-- Data section follows --
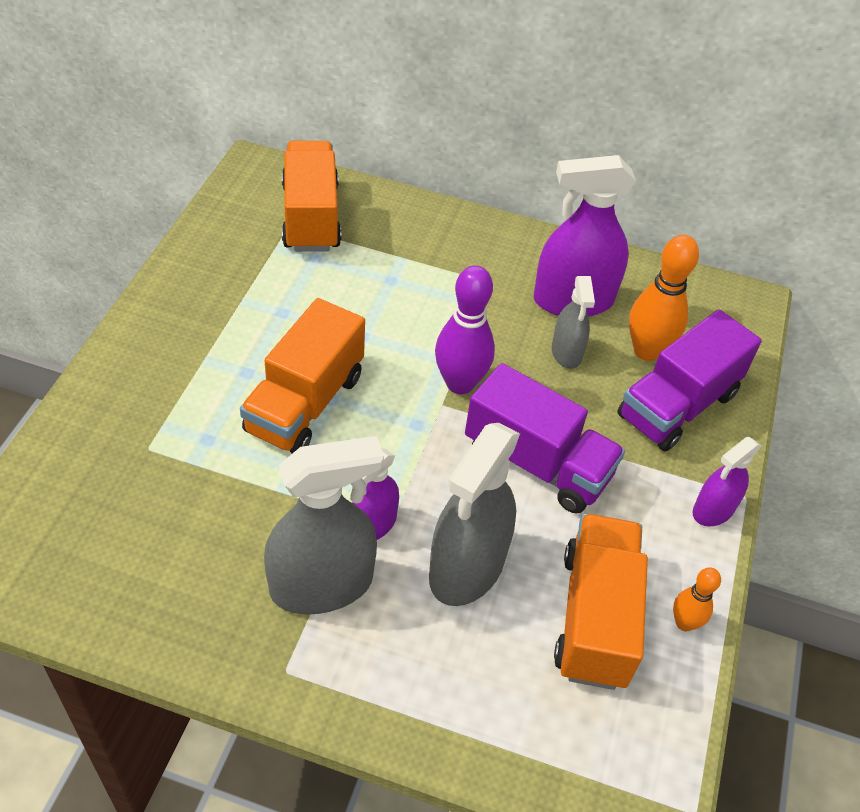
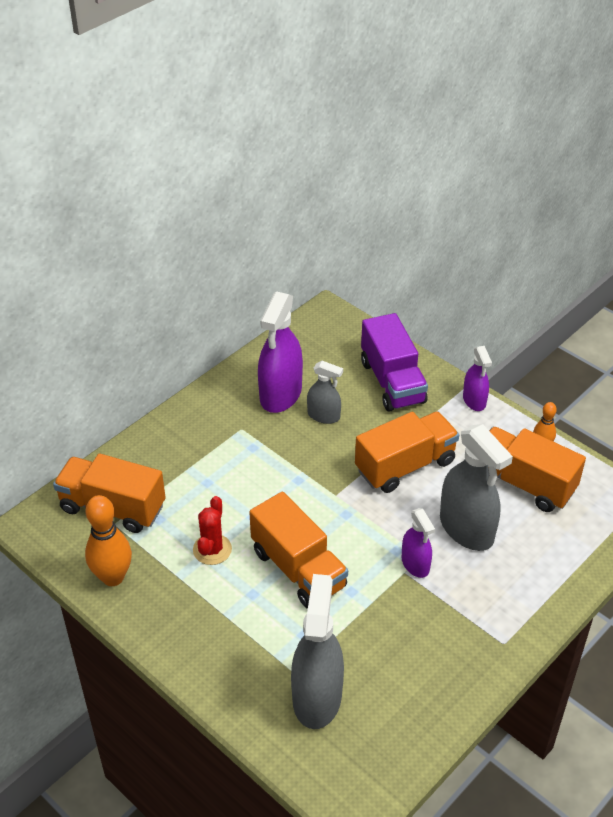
camera: 60 degrees left, 5 degrees down
(294, 316) = (212, 549): none -> red cactus
(322, 584) = (449, 606): grey spray bottle -> grey spray bottle (317, 697)
(460, 383) = (322, 479): purple bowling pin -> none
(537, 463) = (405, 466): purple truck -> orange truck
(647, 351) = (342, 377): orange bowling pin -> orange bowling pin (113, 577)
-- Data section concluded --
Which of the lines above contain "orange"? Return them all.

(537, 463) = (405, 466): purple truck -> orange truck
(647, 351) = (342, 377): orange bowling pin -> orange bowling pin (113, 577)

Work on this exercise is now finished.